Stored data entries:
┏━━

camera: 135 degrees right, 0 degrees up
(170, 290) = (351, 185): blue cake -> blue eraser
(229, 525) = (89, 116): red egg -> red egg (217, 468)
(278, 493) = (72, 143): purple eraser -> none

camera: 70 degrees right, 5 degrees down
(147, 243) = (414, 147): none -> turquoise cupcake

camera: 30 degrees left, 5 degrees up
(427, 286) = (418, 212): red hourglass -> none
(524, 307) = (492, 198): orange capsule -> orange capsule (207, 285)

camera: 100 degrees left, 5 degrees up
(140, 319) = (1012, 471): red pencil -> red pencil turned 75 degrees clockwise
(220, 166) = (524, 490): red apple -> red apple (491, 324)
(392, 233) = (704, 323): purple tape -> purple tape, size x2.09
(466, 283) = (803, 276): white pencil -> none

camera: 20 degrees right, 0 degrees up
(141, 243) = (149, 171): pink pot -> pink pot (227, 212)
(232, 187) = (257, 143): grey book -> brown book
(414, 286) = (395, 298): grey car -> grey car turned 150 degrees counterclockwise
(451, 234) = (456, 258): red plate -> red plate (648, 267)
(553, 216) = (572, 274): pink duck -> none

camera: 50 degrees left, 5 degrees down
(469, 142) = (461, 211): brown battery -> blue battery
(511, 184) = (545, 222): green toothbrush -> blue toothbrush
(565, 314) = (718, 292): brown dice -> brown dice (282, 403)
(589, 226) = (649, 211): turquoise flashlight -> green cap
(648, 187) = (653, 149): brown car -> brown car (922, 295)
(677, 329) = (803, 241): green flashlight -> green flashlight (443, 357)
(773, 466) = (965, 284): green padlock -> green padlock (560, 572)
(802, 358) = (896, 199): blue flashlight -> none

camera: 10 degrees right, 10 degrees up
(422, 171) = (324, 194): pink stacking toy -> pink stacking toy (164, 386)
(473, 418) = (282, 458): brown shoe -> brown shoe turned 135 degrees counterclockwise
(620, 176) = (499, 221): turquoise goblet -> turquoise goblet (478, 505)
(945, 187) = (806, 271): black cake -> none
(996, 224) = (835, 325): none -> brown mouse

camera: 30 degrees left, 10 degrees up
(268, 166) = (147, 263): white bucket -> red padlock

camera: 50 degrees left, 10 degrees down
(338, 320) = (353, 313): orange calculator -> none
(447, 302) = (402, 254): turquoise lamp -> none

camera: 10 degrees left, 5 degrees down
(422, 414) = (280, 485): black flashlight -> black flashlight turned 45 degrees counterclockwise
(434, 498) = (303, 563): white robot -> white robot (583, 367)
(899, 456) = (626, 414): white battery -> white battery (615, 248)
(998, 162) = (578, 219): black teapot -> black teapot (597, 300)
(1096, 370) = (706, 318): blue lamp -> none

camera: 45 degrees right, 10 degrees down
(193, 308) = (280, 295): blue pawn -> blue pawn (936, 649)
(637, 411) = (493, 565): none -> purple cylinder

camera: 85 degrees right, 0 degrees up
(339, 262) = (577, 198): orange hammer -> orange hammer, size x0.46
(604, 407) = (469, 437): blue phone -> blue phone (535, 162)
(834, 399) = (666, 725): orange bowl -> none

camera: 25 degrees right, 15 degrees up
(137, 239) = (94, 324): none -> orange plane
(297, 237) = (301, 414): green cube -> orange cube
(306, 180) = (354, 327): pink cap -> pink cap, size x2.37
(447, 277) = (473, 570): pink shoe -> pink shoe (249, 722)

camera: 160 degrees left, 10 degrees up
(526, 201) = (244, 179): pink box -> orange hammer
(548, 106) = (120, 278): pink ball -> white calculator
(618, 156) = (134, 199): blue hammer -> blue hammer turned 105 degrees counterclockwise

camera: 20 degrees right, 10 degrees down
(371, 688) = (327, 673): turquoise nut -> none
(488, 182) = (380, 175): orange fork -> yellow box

┗━━

* _Task prompt_:
The records are to be repeated in full, exactly as they stand.

* _Response to this task_:
camera: 135 degrees right, 0 degrees up
(170, 290) = (351, 185): blue cake -> blue eraser
(229, 525) = (89, 116): red egg -> red egg (217, 468)
(278, 493) = (72, 143): purple eraser -> none

camera: 70 degrees right, 5 degrees down
(147, 243) = (414, 147): none -> turquoise cupcake

camera: 30 degrees left, 5 degrees up
(427, 286) = (418, 212): red hourglass -> none
(524, 307) = (492, 198): orange capsule -> orange capsule (207, 285)

camera: 100 degrees left, 5 degrees up
(140, 319) = (1012, 471): red pencil -> red pencil turned 75 degrees clockwise
(220, 166) = (524, 490): red apple -> red apple (491, 324)
(392, 233) = (704, 323): purple tape -> purple tape, size x2.09
(466, 283) = (803, 276): white pencil -> none

camera: 20 degrees right, 0 degrees up
(141, 243) = (149, 171): pink pot -> pink pot (227, 212)
(232, 187) = (257, 143): grey book -> brown book
(414, 286) = (395, 298): grey car -> grey car turned 150 degrees counterclockwise
(451, 234) = (456, 258): red plate -> red plate (648, 267)
(553, 216) = (572, 274): pink duck -> none

camera: 50 degrees left, 5 degrees down
(469, 142) = (461, 211): brown battery -> blue battery
(511, 184) = (545, 222): green toothbrush -> blue toothbrush
(565, 314) = (718, 292): brown dice -> brown dice (282, 403)
(589, 226) = (649, 211): turquoise flashlight -> green cap
(648, 187) = (653, 149): brown car -> brown car (922, 295)
(677, 329) = (803, 241): green flashlight -> green flashlight (443, 357)
(773, 466) = (965, 284): green padlock -> green padlock (560, 572)
(802, 358) = (896, 199): blue flashlight -> none

camera: 10 degrees right, 10 degrees up
(422, 171) = (324, 194): pink stacking toy -> pink stacking toy (164, 386)
(473, 418) = (282, 458): brown shoe -> brown shoe turned 135 degrees counterclockwise
(620, 176) = (499, 221): turquoise goblet -> turquoise goblet (478, 505)
(945, 187) = (806, 271): black cake -> none
(996, 224) = (835, 325): none -> brown mouse

camera: 30 degrees left, 10 degrees up
(268, 166) = (147, 263): white bucket -> red padlock

camera: 50 degrees left, 10 degrees down
(338, 320) = (353, 313): orange calculator -> none
(447, 302) = (402, 254): turquoise lamp -> none

camera: 10 degrees left, 5 degrees down
(422, 414) = (280, 485): black flashlight -> black flashlight turned 45 degrees counterclockwise
(434, 498) = (303, 563): white robot -> white robot (583, 367)
(899, 456) = (626, 414): white battery -> white battery (615, 248)
(998, 162) = (578, 219): black teapot -> black teapot (597, 300)
(1096, 370) = (706, 318): blue lamp -> none

camera: 45 degrees right, 10 degrees down
(193, 308) = (280, 295): blue pawn -> blue pawn (936, 649)
(637, 411) = (493, 565): none -> purple cylinder

camera: 85 degrees right, 0 degrees up
(339, 262) = (577, 198): orange hammer -> orange hammer, size x0.46
(604, 407) = (469, 437): blue phone -> blue phone (535, 162)
(834, 399) = (666, 725): orange bowl -> none

camera: 25 degrees right, 15 degrees up
(137, 239) = (94, 324): none -> orange plane
(297, 237) = (301, 414): green cube -> orange cube
(306, 180) = (354, 327): pink cap -> pink cap, size x2.37
(447, 277) = (473, 570): pink shoe -> pink shoe (249, 722)

camera: 160 degrees left, 10 degrees up
(526, 201) = (244, 179): pink box -> orange hammer
(548, 106) = (120, 278): pink ball -> white calculator
(618, 156) = (134, 199): blue hammer -> blue hammer turned 105 degrees counterclockwise

camera: 20 degrees right, 10 degrees down
(371, 688) = (327, 673): turquoise nut -> none
(488, 182) = (380, 175): orange fork -> yellow box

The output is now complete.